BEGIN Recorded data

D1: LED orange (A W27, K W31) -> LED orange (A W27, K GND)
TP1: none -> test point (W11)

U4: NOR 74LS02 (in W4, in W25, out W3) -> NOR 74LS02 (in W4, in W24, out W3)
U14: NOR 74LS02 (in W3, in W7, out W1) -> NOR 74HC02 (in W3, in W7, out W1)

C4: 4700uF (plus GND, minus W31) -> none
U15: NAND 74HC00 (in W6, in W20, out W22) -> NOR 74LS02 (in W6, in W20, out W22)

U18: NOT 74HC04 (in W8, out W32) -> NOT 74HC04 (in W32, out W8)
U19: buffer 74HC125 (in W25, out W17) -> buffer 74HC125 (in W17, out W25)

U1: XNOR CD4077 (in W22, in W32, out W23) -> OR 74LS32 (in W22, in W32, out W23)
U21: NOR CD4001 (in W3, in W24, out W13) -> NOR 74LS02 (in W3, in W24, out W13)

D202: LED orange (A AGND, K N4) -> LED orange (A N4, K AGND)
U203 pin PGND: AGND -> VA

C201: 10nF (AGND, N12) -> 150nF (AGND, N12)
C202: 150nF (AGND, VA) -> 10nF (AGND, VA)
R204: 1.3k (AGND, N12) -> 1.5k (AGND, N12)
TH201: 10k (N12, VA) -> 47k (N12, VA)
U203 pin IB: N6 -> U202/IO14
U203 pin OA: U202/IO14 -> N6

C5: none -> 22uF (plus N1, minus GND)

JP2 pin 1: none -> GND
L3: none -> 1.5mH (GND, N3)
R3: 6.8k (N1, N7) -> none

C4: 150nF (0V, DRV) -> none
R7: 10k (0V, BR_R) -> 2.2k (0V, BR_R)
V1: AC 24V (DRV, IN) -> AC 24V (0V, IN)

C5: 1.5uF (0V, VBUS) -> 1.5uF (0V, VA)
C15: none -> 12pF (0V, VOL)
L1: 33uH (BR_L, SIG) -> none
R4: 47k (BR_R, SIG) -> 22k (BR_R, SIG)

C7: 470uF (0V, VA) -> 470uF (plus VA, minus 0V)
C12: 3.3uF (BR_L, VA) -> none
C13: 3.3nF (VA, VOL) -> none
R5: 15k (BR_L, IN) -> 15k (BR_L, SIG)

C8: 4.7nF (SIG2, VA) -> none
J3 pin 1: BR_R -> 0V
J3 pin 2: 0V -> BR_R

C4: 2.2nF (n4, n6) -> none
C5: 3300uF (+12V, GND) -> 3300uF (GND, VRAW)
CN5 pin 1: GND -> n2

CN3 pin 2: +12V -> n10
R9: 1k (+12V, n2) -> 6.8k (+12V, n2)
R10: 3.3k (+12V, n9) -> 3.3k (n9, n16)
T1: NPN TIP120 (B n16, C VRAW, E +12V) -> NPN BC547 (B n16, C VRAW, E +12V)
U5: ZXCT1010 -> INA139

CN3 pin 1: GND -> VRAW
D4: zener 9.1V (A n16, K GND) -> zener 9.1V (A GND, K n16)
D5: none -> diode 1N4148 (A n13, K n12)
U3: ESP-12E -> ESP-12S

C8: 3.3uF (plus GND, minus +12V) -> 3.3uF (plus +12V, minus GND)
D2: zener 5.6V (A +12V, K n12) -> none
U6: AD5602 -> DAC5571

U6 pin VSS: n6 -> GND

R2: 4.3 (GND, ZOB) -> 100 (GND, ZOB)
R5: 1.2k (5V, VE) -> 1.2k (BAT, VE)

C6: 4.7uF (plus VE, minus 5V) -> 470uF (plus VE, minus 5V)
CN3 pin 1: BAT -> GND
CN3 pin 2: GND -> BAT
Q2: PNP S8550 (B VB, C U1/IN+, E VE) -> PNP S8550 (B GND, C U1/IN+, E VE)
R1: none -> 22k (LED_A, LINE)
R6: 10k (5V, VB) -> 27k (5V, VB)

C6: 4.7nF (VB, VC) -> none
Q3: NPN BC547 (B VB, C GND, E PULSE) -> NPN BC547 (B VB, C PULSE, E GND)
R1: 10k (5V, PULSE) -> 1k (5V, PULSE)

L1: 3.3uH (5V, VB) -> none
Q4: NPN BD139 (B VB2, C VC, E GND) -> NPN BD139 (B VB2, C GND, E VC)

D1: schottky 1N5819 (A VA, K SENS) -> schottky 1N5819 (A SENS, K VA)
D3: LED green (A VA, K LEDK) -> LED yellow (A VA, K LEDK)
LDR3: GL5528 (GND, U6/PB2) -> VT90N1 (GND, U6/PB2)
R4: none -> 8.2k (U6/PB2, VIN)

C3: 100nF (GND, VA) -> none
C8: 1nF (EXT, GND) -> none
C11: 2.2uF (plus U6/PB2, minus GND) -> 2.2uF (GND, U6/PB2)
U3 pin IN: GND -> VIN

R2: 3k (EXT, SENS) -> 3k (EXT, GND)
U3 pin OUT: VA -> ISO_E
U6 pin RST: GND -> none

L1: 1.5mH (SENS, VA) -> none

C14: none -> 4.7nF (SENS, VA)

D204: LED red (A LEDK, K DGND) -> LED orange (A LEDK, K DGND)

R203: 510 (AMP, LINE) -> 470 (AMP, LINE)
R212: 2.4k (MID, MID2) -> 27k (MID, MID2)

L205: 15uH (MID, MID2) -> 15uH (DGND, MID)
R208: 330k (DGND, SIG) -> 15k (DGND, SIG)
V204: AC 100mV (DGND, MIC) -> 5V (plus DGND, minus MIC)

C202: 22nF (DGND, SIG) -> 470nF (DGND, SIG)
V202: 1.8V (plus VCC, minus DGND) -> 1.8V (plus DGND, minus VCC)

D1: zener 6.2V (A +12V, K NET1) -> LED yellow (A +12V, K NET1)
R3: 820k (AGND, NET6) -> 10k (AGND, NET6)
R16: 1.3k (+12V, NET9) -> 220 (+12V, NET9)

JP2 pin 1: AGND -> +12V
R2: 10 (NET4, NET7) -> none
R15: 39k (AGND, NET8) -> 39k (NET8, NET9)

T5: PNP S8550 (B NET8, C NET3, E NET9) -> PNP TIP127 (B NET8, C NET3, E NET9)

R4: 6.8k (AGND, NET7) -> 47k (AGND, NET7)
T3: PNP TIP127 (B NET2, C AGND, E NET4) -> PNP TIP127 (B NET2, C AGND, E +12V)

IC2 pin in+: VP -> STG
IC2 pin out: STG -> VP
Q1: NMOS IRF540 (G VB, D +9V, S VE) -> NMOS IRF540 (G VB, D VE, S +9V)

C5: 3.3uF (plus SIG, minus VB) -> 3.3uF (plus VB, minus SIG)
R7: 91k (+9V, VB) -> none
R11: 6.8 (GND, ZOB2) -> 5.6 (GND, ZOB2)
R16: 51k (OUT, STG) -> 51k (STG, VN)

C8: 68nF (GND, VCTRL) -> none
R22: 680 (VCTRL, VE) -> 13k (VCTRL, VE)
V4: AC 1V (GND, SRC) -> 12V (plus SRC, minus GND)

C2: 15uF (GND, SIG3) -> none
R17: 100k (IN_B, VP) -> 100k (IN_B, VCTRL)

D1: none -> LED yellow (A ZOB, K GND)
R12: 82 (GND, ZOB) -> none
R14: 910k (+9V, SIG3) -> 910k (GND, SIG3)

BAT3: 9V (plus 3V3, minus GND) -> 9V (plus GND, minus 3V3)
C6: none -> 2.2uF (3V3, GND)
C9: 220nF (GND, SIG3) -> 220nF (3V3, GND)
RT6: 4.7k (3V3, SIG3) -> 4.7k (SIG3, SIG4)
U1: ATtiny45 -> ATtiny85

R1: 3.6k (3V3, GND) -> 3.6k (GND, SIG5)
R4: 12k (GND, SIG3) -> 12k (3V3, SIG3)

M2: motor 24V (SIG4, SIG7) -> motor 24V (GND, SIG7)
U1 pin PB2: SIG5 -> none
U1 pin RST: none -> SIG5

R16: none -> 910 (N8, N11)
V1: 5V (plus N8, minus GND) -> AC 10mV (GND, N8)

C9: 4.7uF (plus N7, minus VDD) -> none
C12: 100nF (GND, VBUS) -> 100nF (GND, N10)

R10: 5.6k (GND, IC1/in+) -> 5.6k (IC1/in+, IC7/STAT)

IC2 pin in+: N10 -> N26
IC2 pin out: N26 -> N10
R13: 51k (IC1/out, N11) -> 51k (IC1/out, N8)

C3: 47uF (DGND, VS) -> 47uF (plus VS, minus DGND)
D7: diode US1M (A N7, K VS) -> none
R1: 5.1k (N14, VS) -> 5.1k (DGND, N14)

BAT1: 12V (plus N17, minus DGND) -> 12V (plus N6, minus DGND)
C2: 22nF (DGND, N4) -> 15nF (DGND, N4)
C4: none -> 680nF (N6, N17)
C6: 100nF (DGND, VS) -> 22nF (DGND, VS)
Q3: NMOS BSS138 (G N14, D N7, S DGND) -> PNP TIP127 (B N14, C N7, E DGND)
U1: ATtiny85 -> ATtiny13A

END Recorded data

*Task objective:* Please return the lines above that run from the line containing "U203 pin IB: N6 -> U202/IO14" to the line containing "J3 pin 2: 0V -> BR_R", inclusive, exactly and with no other lines.

*Response area:*
U203 pin IB: N6 -> U202/IO14
U203 pin OA: U202/IO14 -> N6

C5: none -> 22uF (plus N1, minus GND)

JP2 pin 1: none -> GND
L3: none -> 1.5mH (GND, N3)
R3: 6.8k (N1, N7) -> none

C4: 150nF (0V, DRV) -> none
R7: 10k (0V, BR_R) -> 2.2k (0V, BR_R)
V1: AC 24V (DRV, IN) -> AC 24V (0V, IN)

C5: 1.5uF (0V, VBUS) -> 1.5uF (0V, VA)
C15: none -> 12pF (0V, VOL)
L1: 33uH (BR_L, SIG) -> none
R4: 47k (BR_R, SIG) -> 22k (BR_R, SIG)

C7: 470uF (0V, VA) -> 470uF (plus VA, minus 0V)
C12: 3.3uF (BR_L, VA) -> none
C13: 3.3nF (VA, VOL) -> none
R5: 15k (BR_L, IN) -> 15k (BR_L, SIG)

C8: 4.7nF (SIG2, VA) -> none
J3 pin 1: BR_R -> 0V
J3 pin 2: 0V -> BR_R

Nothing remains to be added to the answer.